● **Given data**
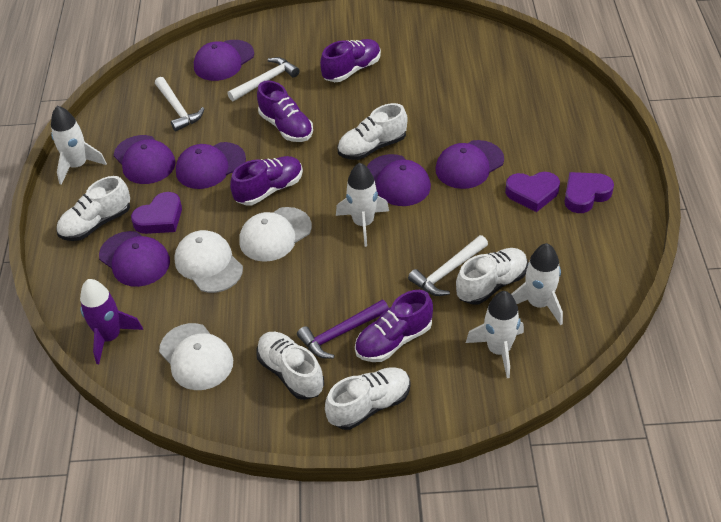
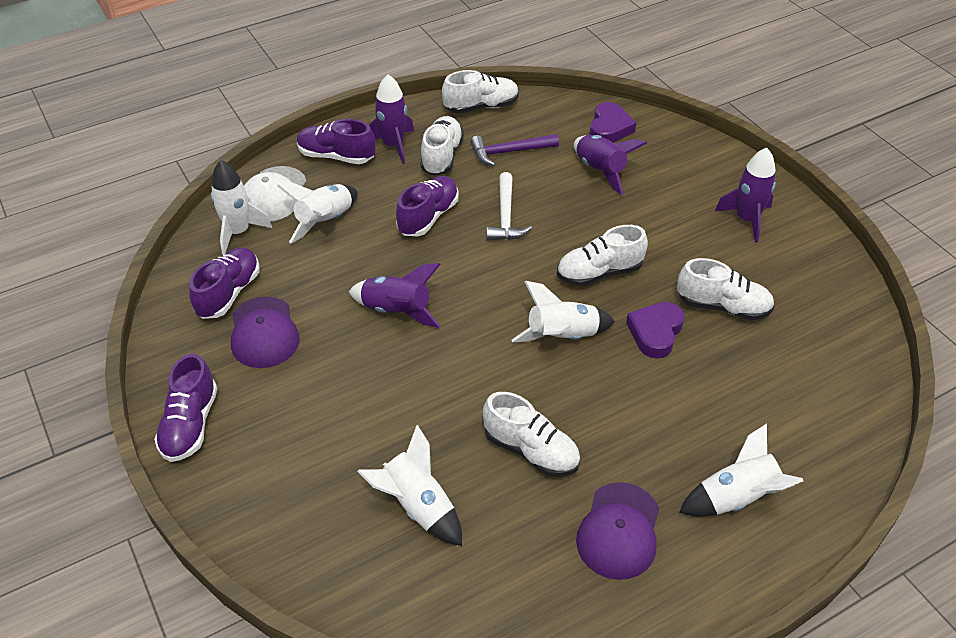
purple cap: 6 -> 2
purple heart: 3 -> 2
purple rocket: 1 -> 4
white cap: 3 -> 1
white hammer: 3 -> 1
white rocket: 4 -> 5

● **Exercise**
Write the listing above out again exactly, but not the images it holds.

● **Answer for the task**
purple cap: 6 -> 2
purple heart: 3 -> 2
purple rocket: 1 -> 4
white cap: 3 -> 1
white hammer: 3 -> 1
white rocket: 4 -> 5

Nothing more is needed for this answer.